Object state comparisons
• • • •
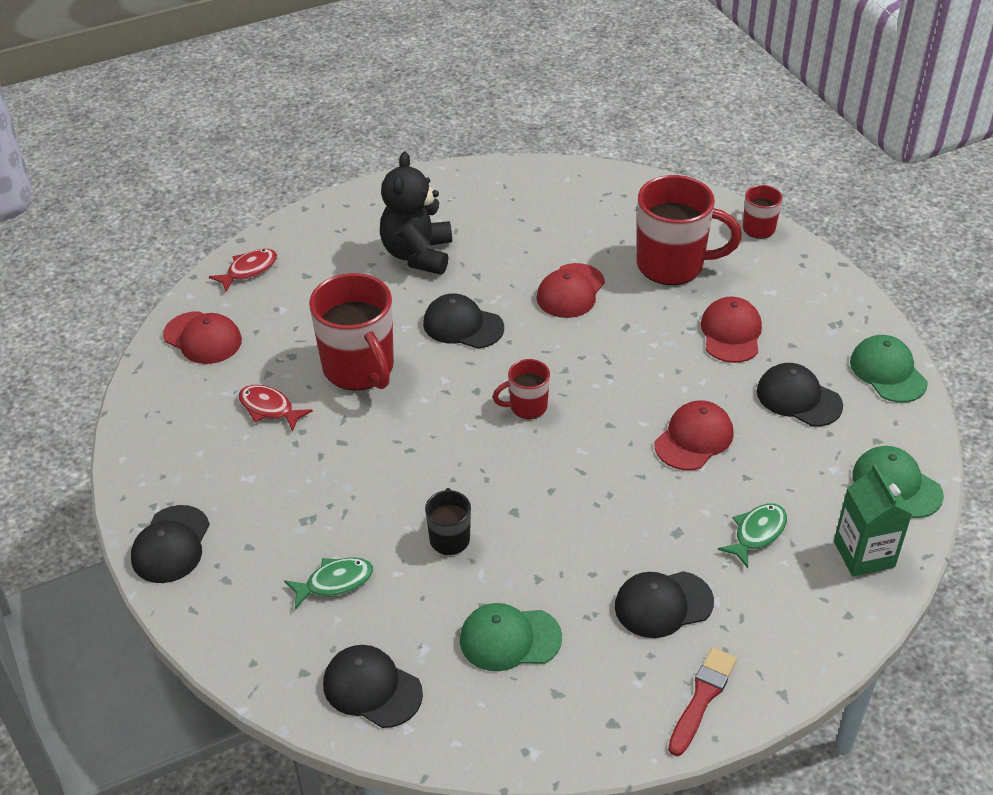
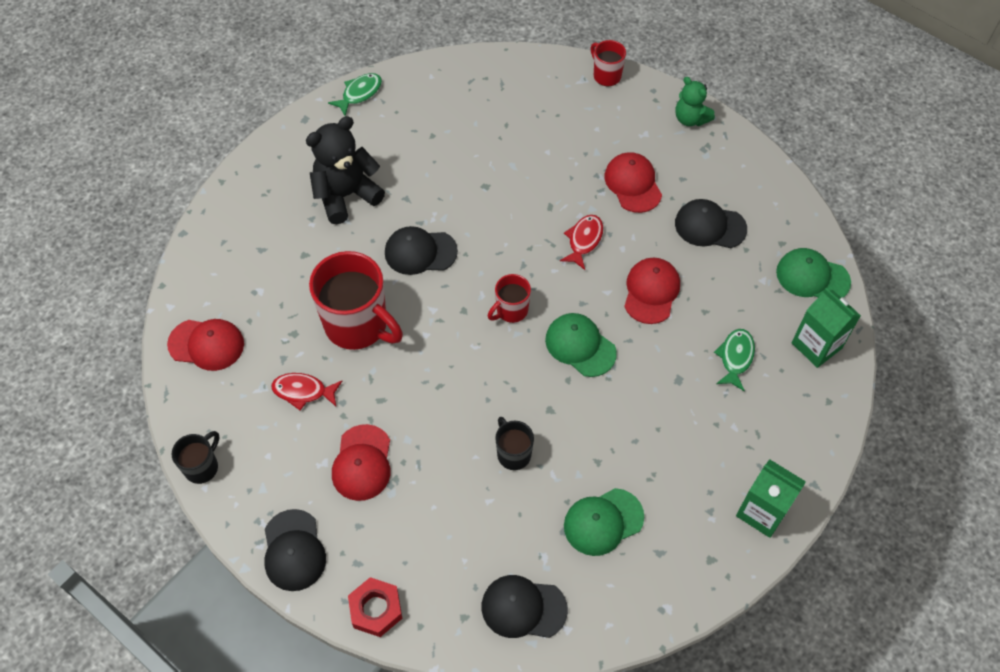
camera: 25 degrees left, 15 degrees up
red fish [209,249,277,292] -> red fish moved to [560,215,603,270]
green fish [284,557,373,609] -> green fish moved to [328,73,382,116]
black teddy bear [380,152,452,275] -> black teddy bear turned 75 degrees clockwise [306,116,385,224]
red cap [536,263,605,318] -> red cap moved to [332,424,390,501]
black cap [615,571,714,638] -> none
red mug [637,175,742,285] -> none
red brush [668,647,737,756] -> green carton [736,459,806,538]
green cap [850,335,928,402] -> green cap moved to [545,313,617,377]
none -> black mug [172,431,219,484]
none -> red nut [348,577,402,637]
none -> green teddy bear [675,77,715,126]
• • • •
§ EXERCISE
Transcribe, word for word, every line from the one containing "red brush [668,647,737,756]" through the final line of the entries, and nothing else.

§ COMPLETED TASK
red brush [668,647,737,756] -> green carton [736,459,806,538]
green cap [850,335,928,402] -> green cap moved to [545,313,617,377]
none -> black mug [172,431,219,484]
none -> red nut [348,577,402,637]
none -> green teddy bear [675,77,715,126]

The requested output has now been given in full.